__WHAT TO PRODUCE__
Repeat every line of the data exactly, but not the pictures.

__THE DATA__
####

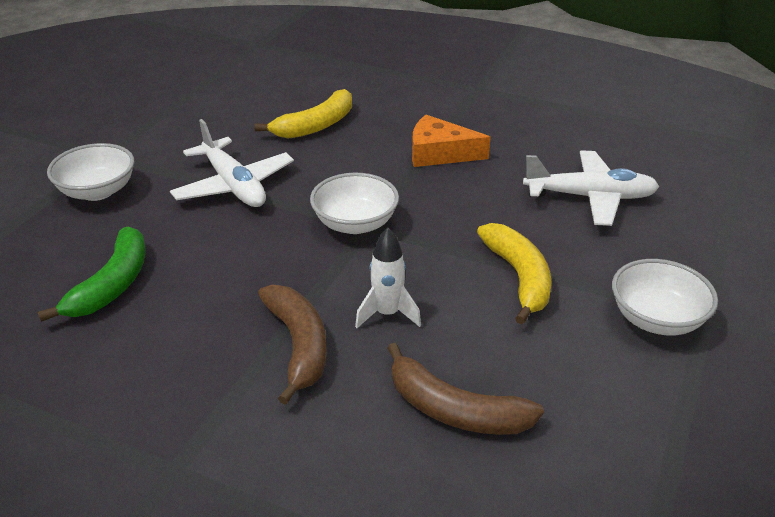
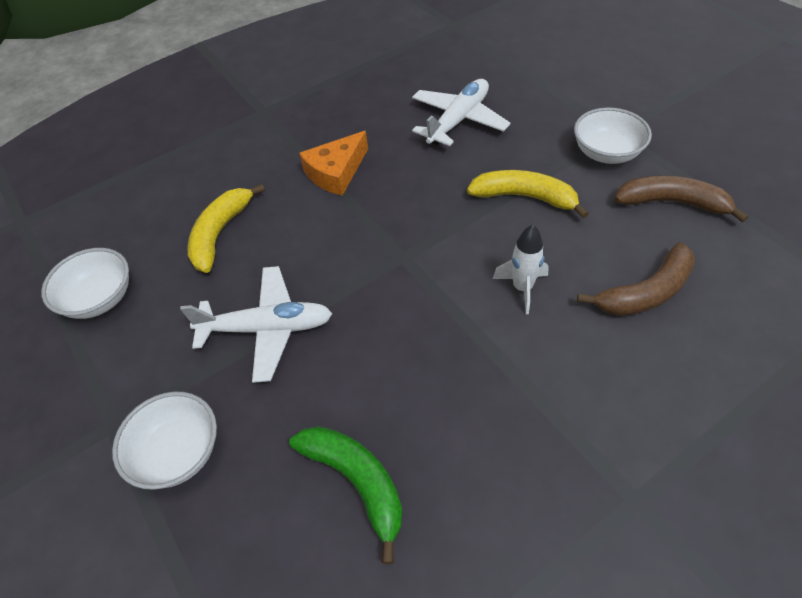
camera: 55 degrees left, 15 degrees up
(298, 346) = (529, 360): brown banana -> brown banana (672, 203)
(315, 126) = (220, 233): yellow banana -> yellow banana turned 150 degrees counterclockwise
(355, 223) = (393, 263): white bowl -> white bowl (99, 298)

####

__EXERCISE SOLUTION__
camera: 55 degrees left, 15 degrees up
(298, 346) = (529, 360): brown banana -> brown banana (672, 203)
(315, 126) = (220, 233): yellow banana -> yellow banana turned 150 degrees counterclockwise
(355, 223) = (393, 263): white bowl -> white bowl (99, 298)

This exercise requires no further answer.